## EXCERPTED DATA
----

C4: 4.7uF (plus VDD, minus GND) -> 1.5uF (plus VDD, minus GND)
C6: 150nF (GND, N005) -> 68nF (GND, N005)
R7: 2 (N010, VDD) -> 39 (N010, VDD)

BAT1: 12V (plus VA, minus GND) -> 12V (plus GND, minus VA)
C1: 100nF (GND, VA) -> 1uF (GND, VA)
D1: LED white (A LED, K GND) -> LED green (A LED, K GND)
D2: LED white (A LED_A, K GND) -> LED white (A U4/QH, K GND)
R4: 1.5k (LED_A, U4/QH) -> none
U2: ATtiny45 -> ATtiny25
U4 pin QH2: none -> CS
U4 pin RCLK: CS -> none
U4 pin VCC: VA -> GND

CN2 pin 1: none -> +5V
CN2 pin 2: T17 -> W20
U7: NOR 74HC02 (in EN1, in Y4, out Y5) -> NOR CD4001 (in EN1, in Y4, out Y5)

----

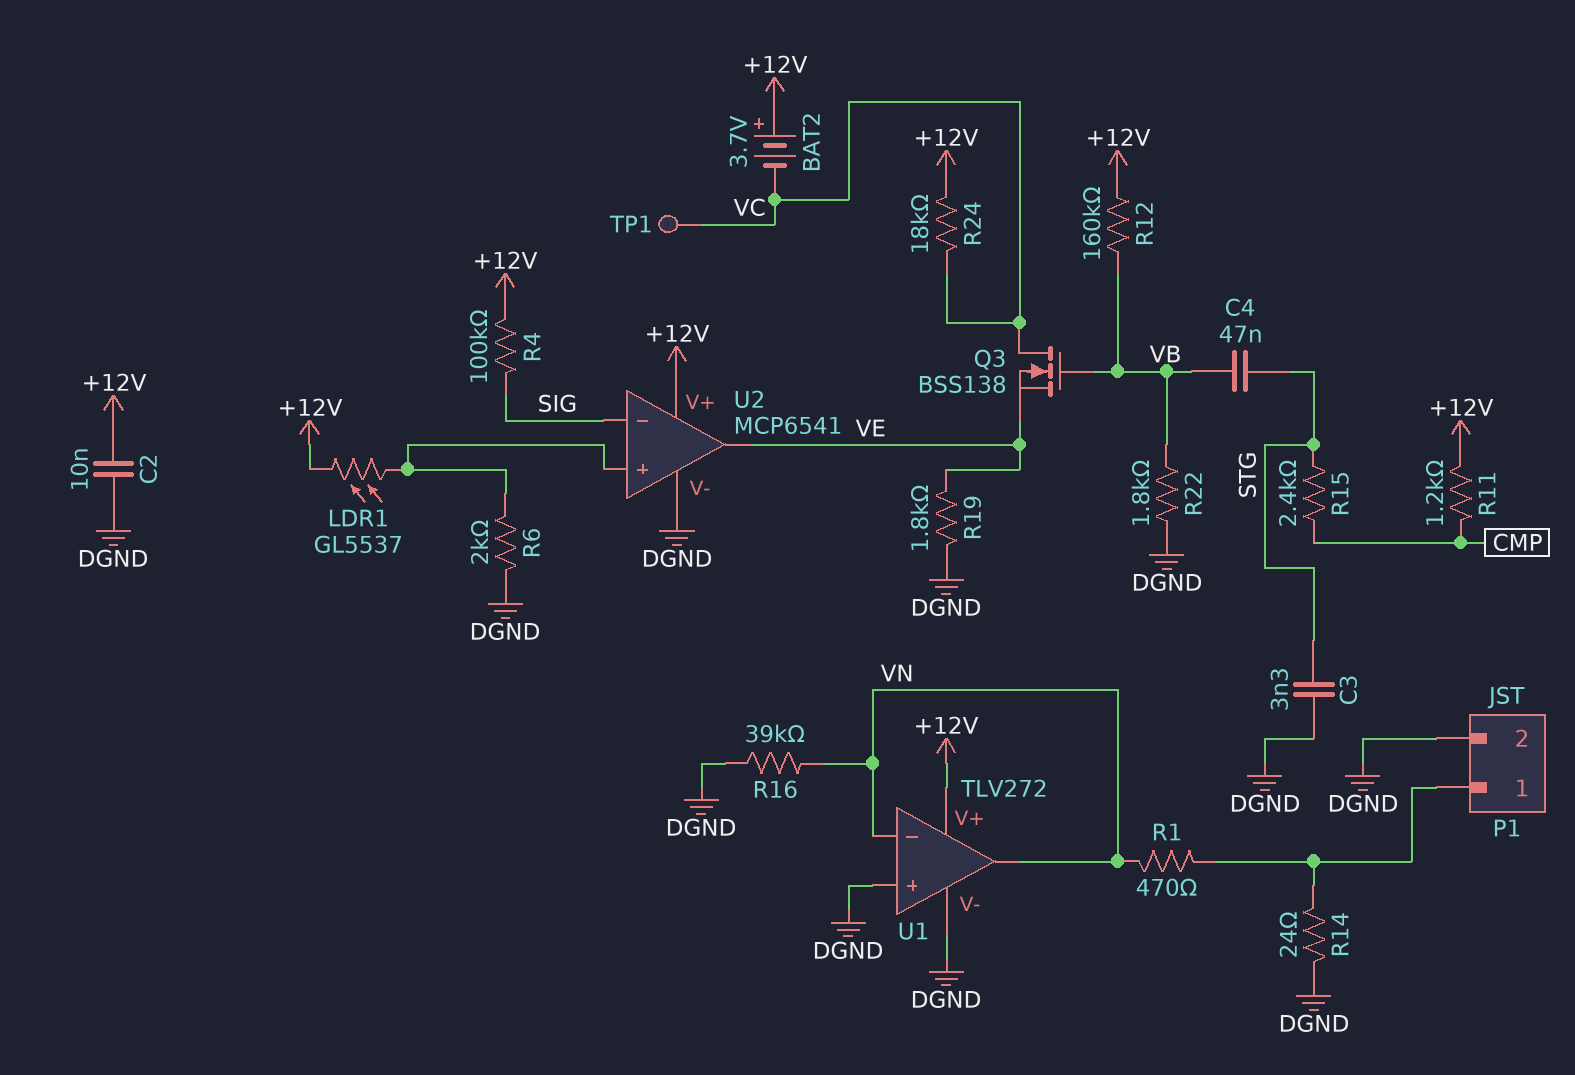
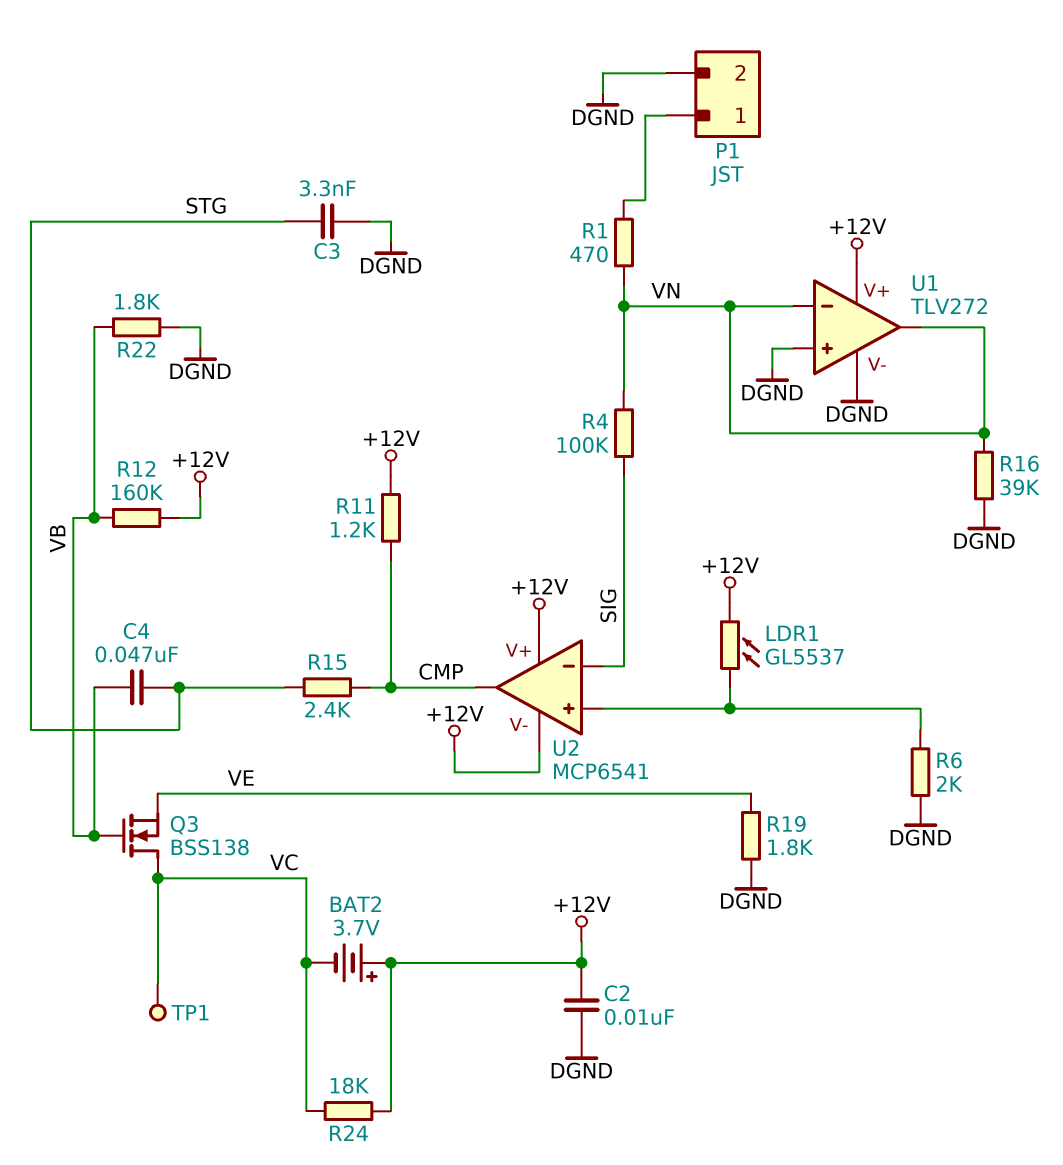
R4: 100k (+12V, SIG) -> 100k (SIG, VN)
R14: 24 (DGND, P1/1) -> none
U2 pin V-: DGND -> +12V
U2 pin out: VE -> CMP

----

## REQUIRED ACTION
Above are the records; repeat exactly the lines from the one holding "C4: 4.7uF (plus" down to the one holding "U7: NOR 74HC02", end lines included.

## FINISHED TASK
C4: 4.7uF (plus VDD, minus GND) -> 1.5uF (plus VDD, minus GND)
C6: 150nF (GND, N005) -> 68nF (GND, N005)
R7: 2 (N010, VDD) -> 39 (N010, VDD)

BAT1: 12V (plus VA, minus GND) -> 12V (plus GND, minus VA)
C1: 100nF (GND, VA) -> 1uF (GND, VA)
D1: LED white (A LED, K GND) -> LED green (A LED, K GND)
D2: LED white (A LED_A, K GND) -> LED white (A U4/QH, K GND)
R4: 1.5k (LED_A, U4/QH) -> none
U2: ATtiny45 -> ATtiny25
U4 pin QH2: none -> CS
U4 pin RCLK: CS -> none
U4 pin VCC: VA -> GND

CN2 pin 1: none -> +5V
CN2 pin 2: T17 -> W20
U7: NOR 74HC02 (in EN1, in Y4, out Y5) -> NOR CD4001 (in EN1, in Y4, out Y5)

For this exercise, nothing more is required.